**Working data:**

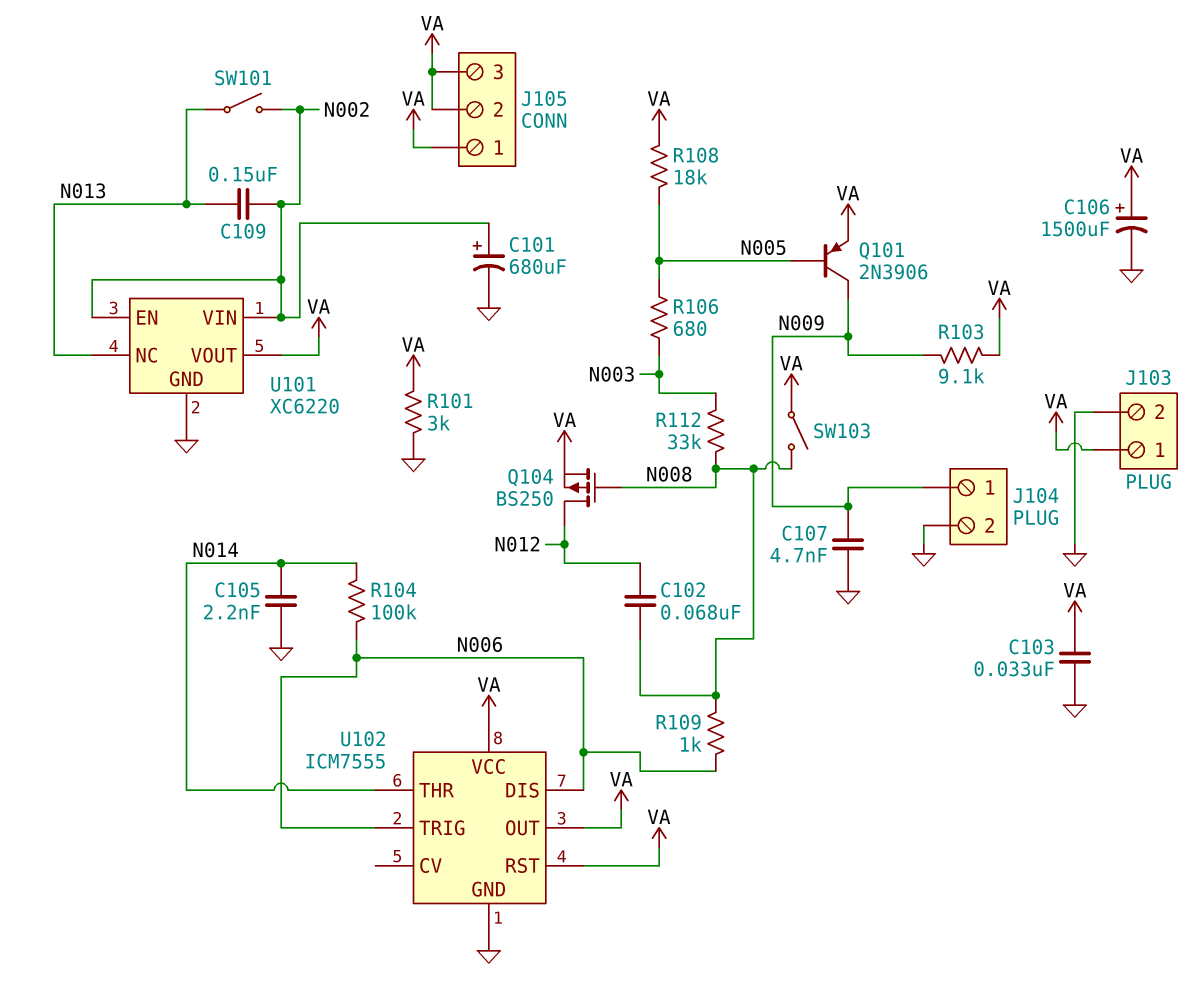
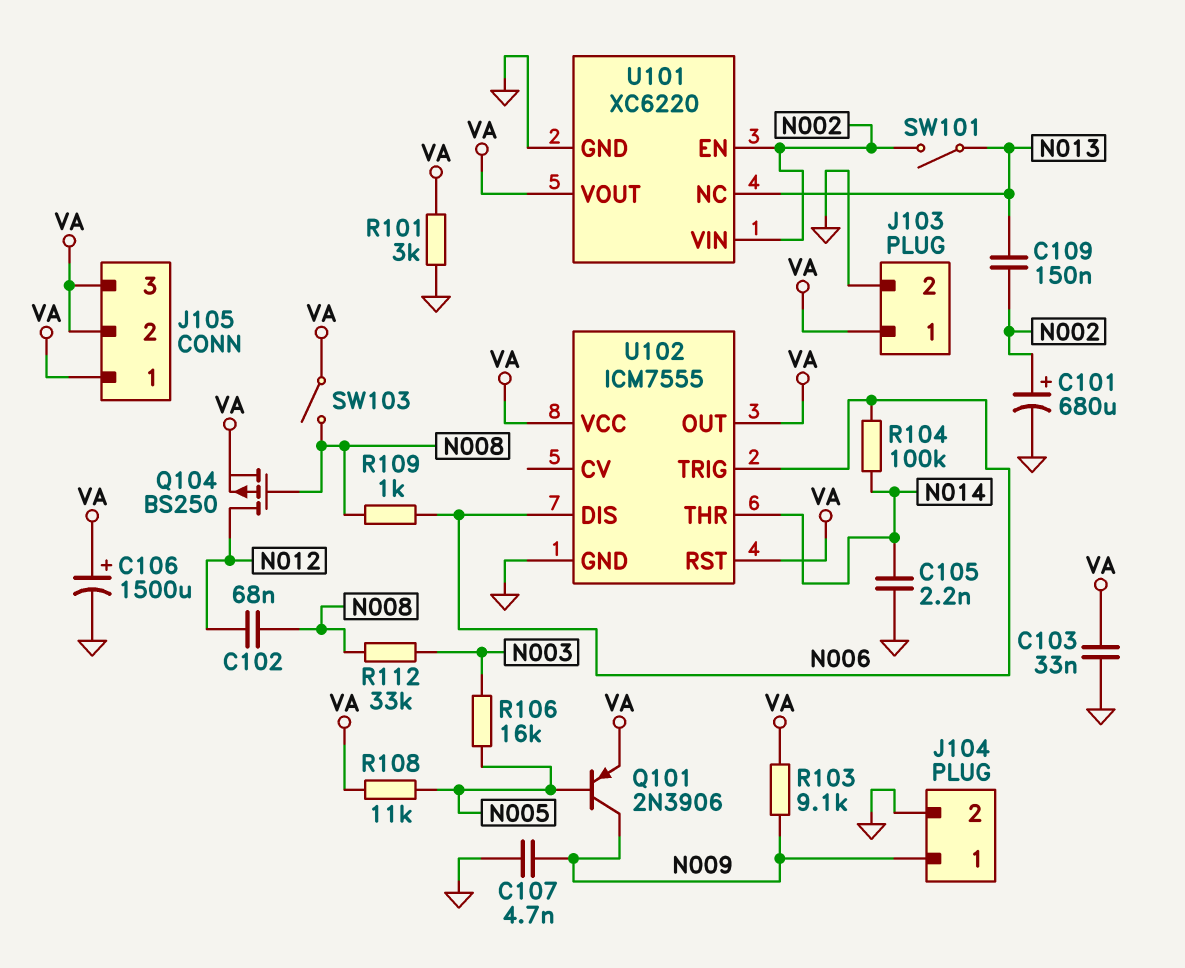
R106: 680 (N003, N005) -> 16k (N003, N005)
R108: 18k (N005, VA) -> 11k (N005, VA)

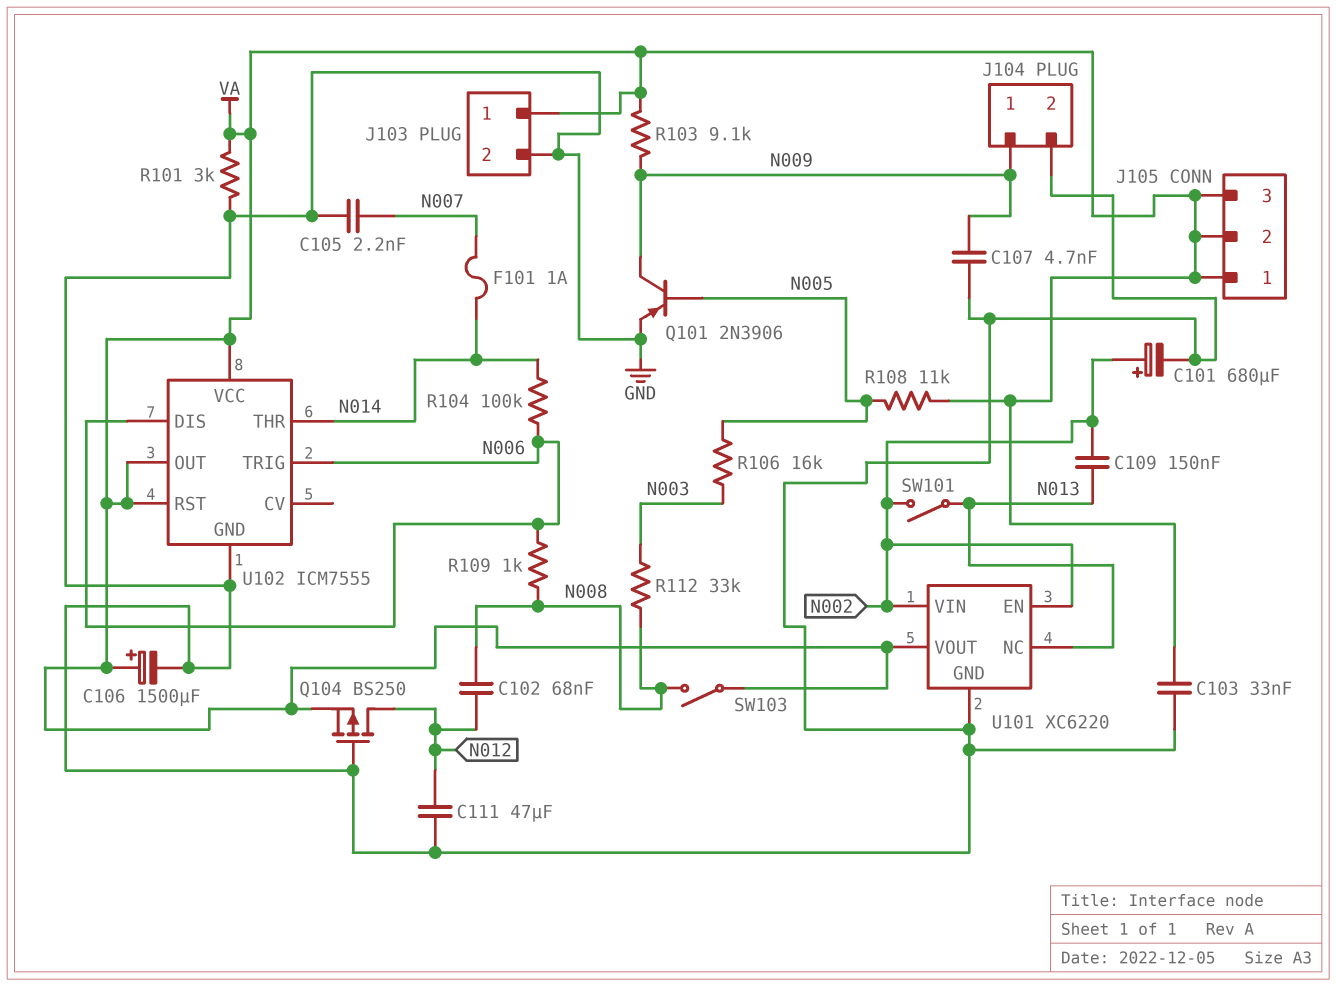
C105: 2.2nF (GND, N014) -> 2.2nF (GND, N007)
C111: none -> 47uF (GND, N012)
F101: none -> 1A (N007, N014)
Q101: PNP 2N3906 (B N005, C N009, E VA) -> PNP 2N3906 (B N005, C N009, E GND)
Q104: PMOS BS250 (G N008, D N012, S VA) -> PMOS BS250 (G GND, D N012, S VA)

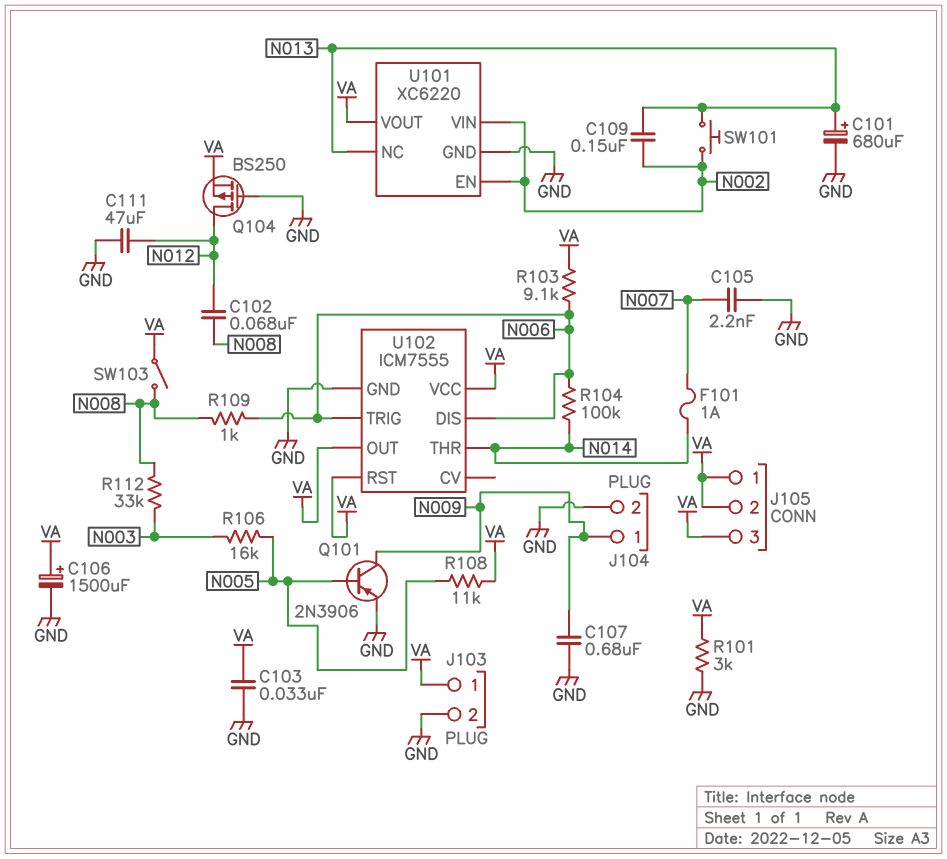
C101: 680uF (plus N002, minus GND) -> 680uF (plus N013, minus GND)
C107: 4.7nF (GND, N009) -> 680nF (GND, N009)
R103: 9.1k (N009, VA) -> 9.1k (N006, VA)
SW101: switch (N002, N013) -> button (N002, N013)

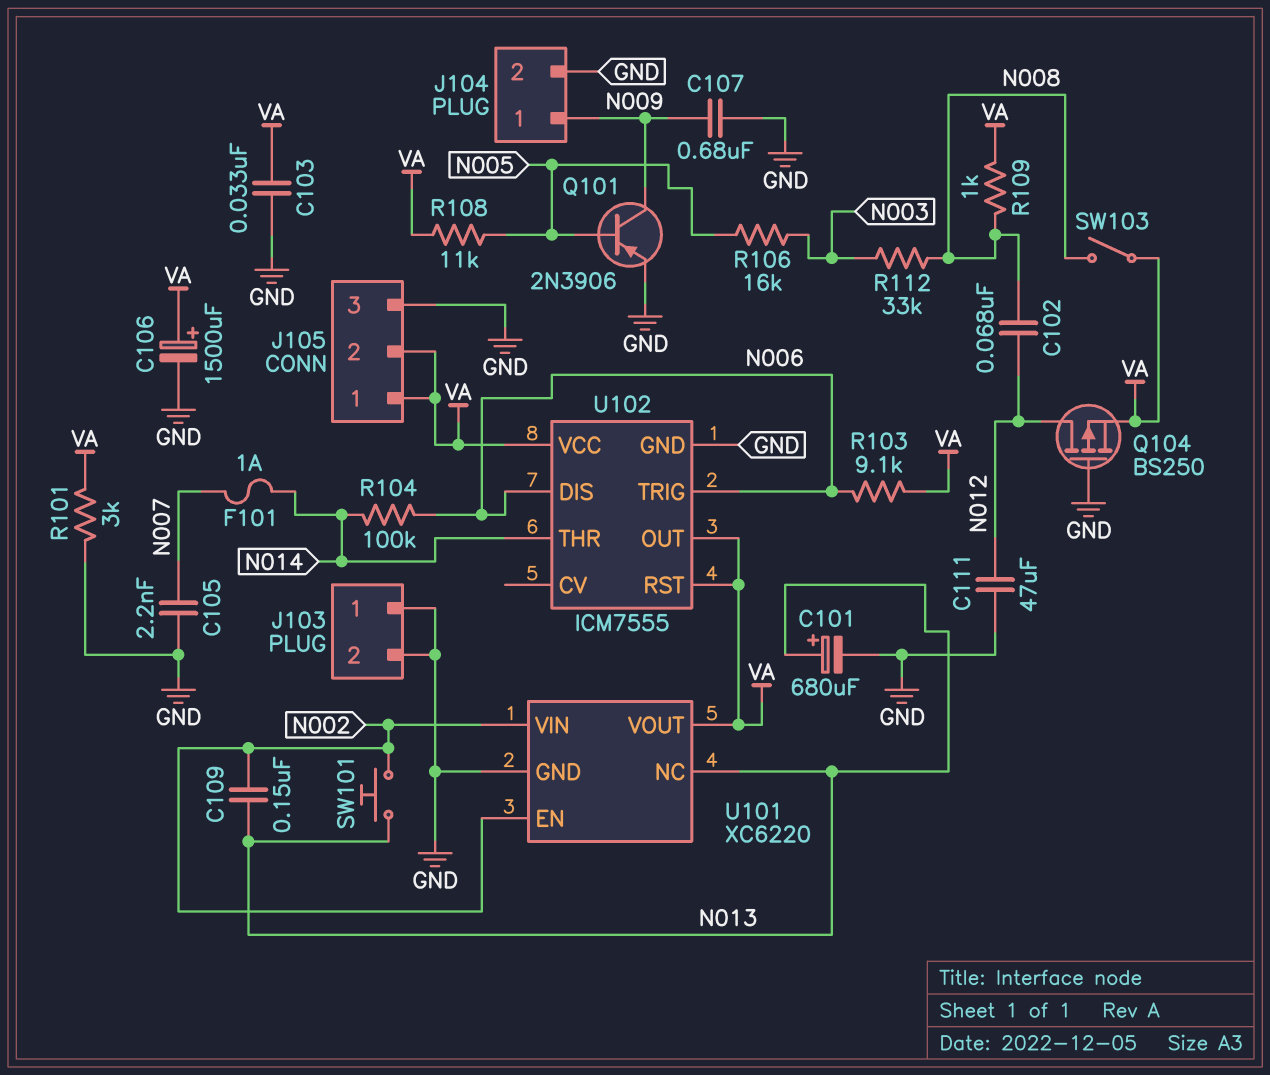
J103 pin 1: VA -> GND
J105 pin 3: VA -> GND
R109: 1k (N006, N008) -> 1k (N008, VA)

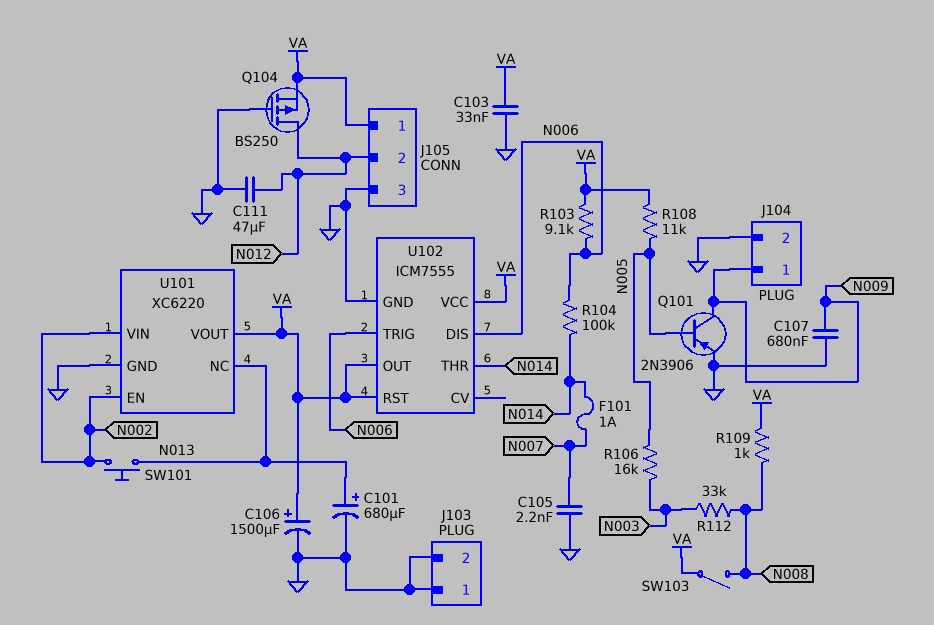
C102: 68nF (N008, N012) -> none
C109: 150nF (N002, N013) -> none
J105 pin 2: VA -> N012
R101: 3k (GND, VA) -> none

**Problem requirements:**
Within the listing above, find the line containing "C111: none -> 47uF (GND, N012)" and the line containing "C107: 4.7nF (GND, N009) -> 680nF (GND, N009)". Transcribe them and everything between them exactly, leaving out the pictures.

**Written solution:**
C111: none -> 47uF (GND, N012)
F101: none -> 1A (N007, N014)
Q101: PNP 2N3906 (B N005, C N009, E VA) -> PNP 2N3906 (B N005, C N009, E GND)
Q104: PMOS BS250 (G N008, D N012, S VA) -> PMOS BS250 (G GND, D N012, S VA)

C101: 680uF (plus N002, minus GND) -> 680uF (plus N013, minus GND)
C107: 4.7nF (GND, N009) -> 680nF (GND, N009)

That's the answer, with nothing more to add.